* [Required action]
Each line of the data below that carries the word "size" needs to be copied.

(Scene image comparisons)
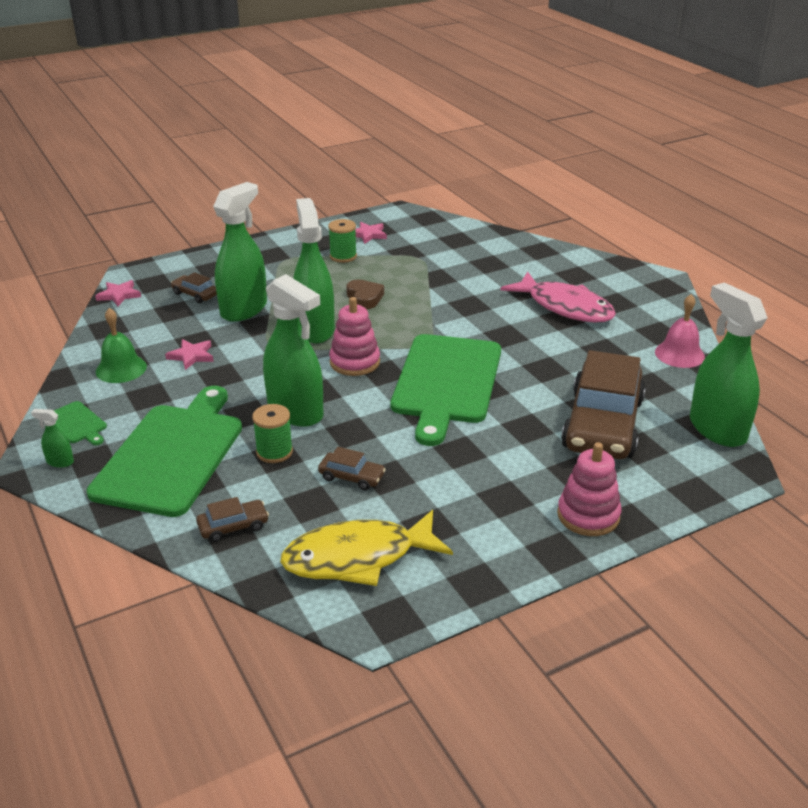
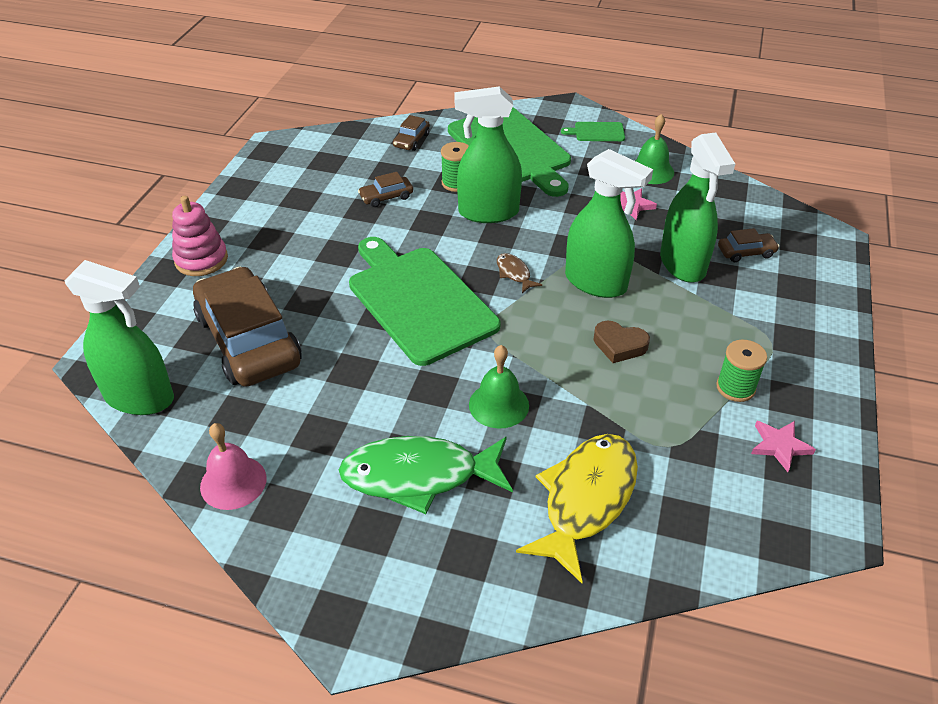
camera: 135 degrees right, 10 degrees up
green spray bottle [31,409,74,468] -> none
pink star [95,280,141,306] -> none
yellow fish [280,510,453,586] -> yellow fish moved to [516,434,638,583]
pink stacking toy [329,297,380,376] -> brown fish [497,253,542,293]
pink fish [500,271,616,323] -> green fish [339,436,513,514]
none -> green bell [469,345,529,429]

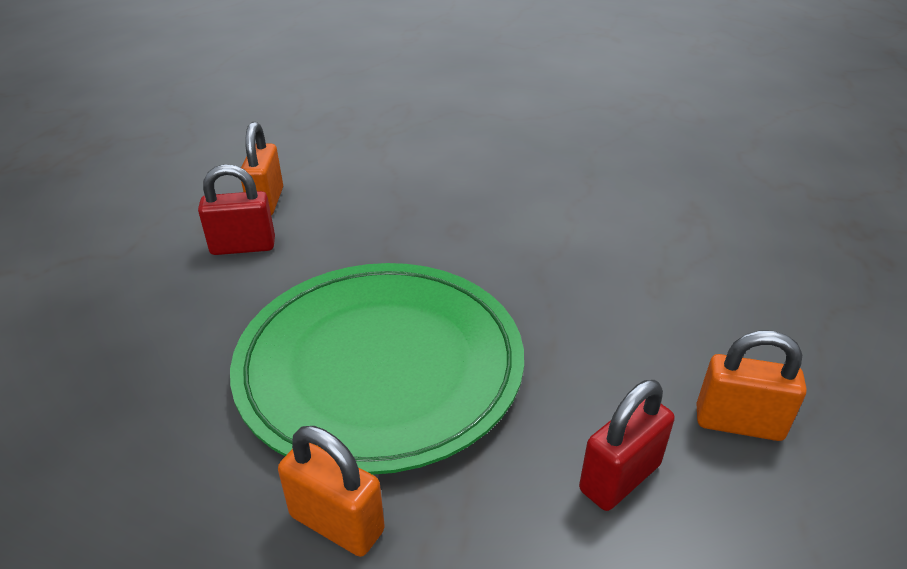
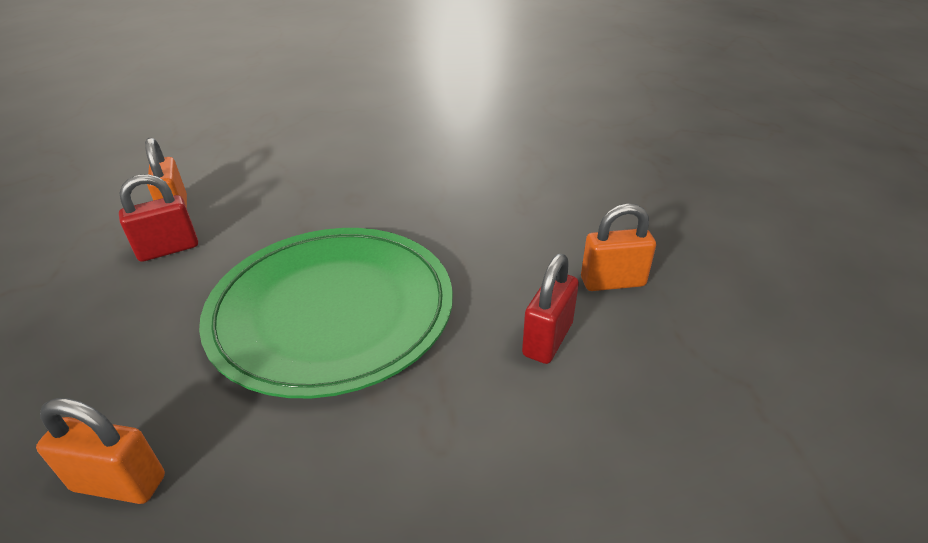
camera: 20 degrees left, 0 degrees up
orange padlock [278,426,385,557] -> orange padlock moved to [36,398,165,504]

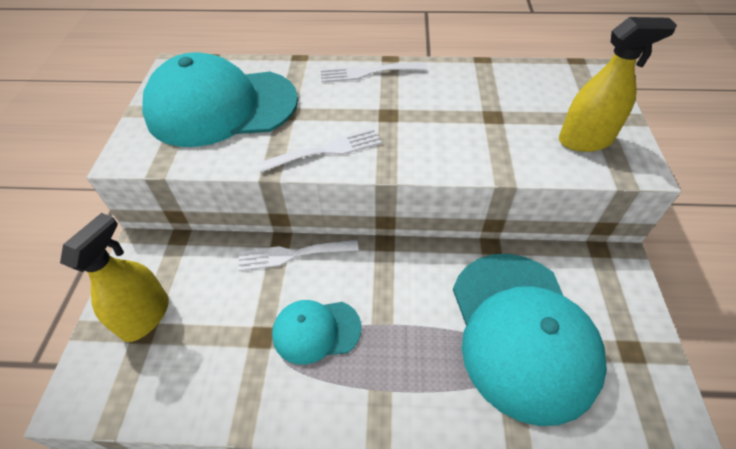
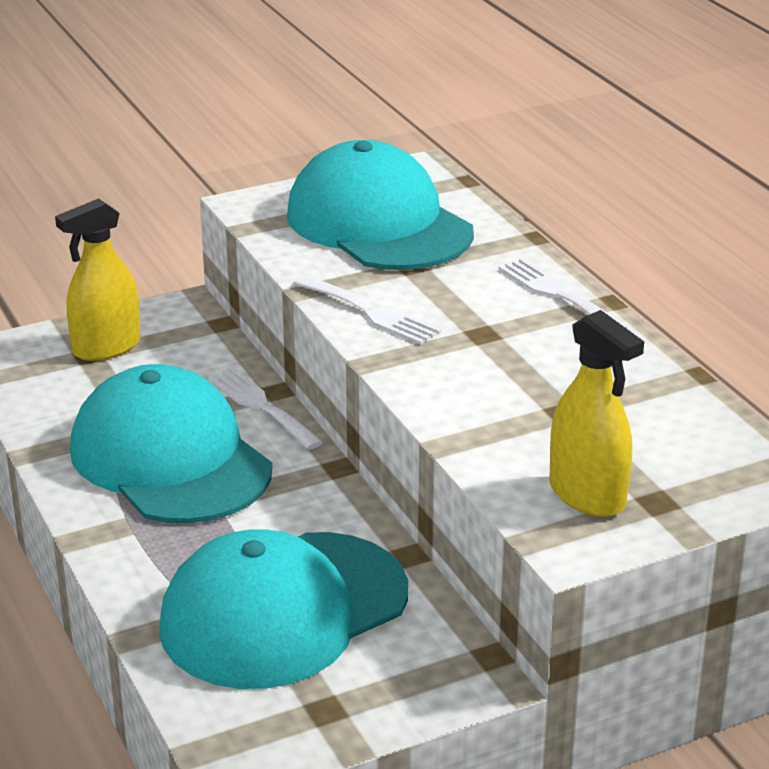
camera: 60 degrees right, 20 degrees down
yellow spray bottle [60,213,169,342] -> yellow spray bottle turned 150 degrees clockwise [55,198,140,361]
turquoise cap [272,300,361,365] -> turquoise cap [70,364,272,523], size x2.00

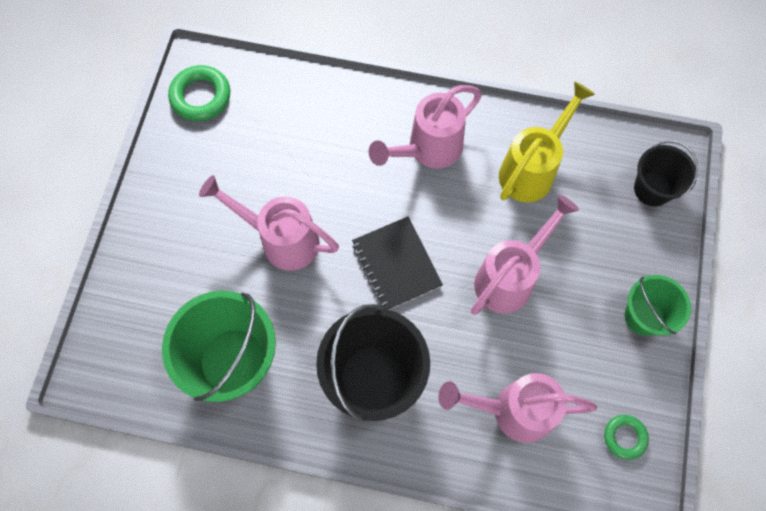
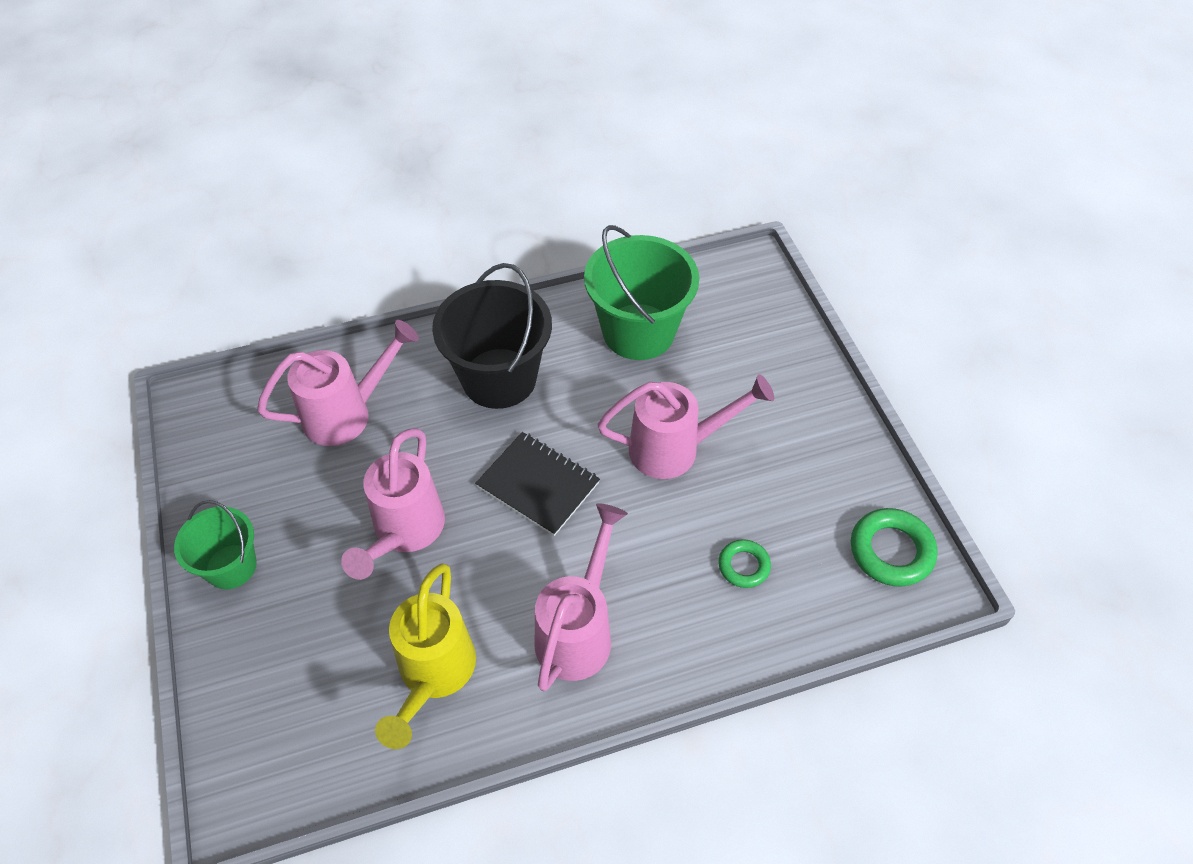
camera: 150 degrees right, 15 degrees down
green ring [604,415,649,460] -> green ring moved to [718,539,771,588]
black bucket [634,141,698,207] -> none

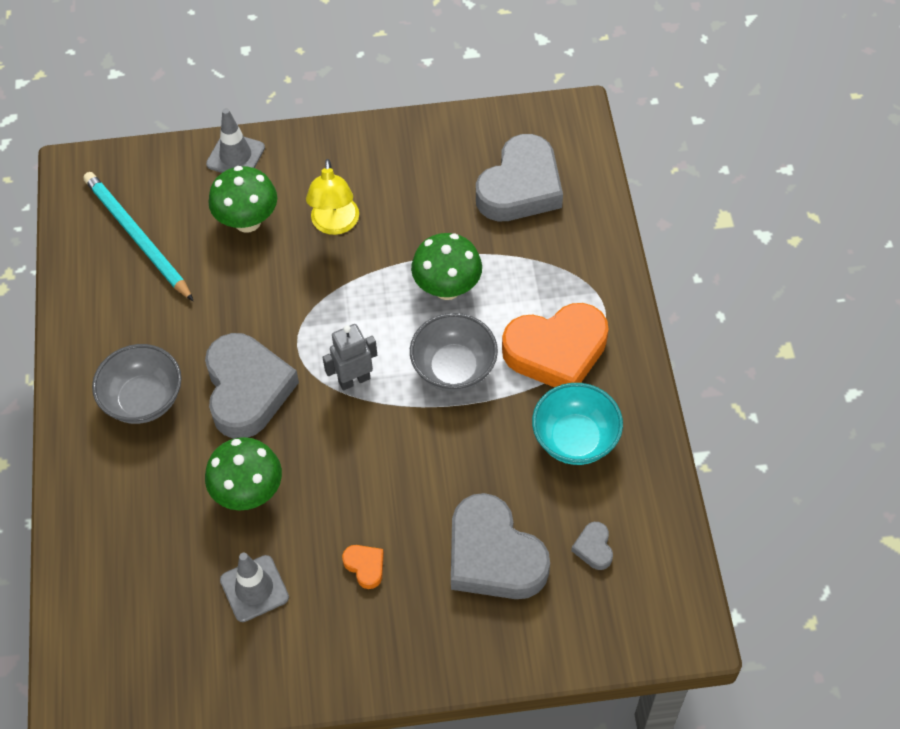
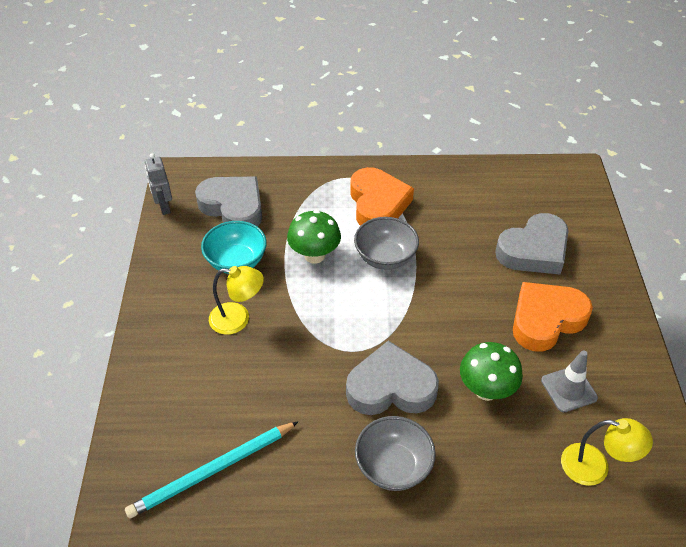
camera: 85 degrees left, 10 degrees down
grey traffic cone [206,108,265,173] -> none
green mushroom [208,166,277,232] -> none
grey robot [323,324,377,391] -> grey robot moved to [145,153,172,215]
orange heart [342,545,384,589] -> orange heart [513,282,593,352], size x2.41
turquoise bowl [532,383,623,465] -> turquoise bowl moved to [201,221,267,274]
grey heart [571,522,613,570] -> none
none -> yellow lamp [561,418,653,486]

* [Answer to this exercise]
turquoise cap [272,300,361,365] -> turquoise cap [70,364,272,523], size x2.00
orange heart [342,545,384,589] -> orange heart [513,282,593,352], size x2.41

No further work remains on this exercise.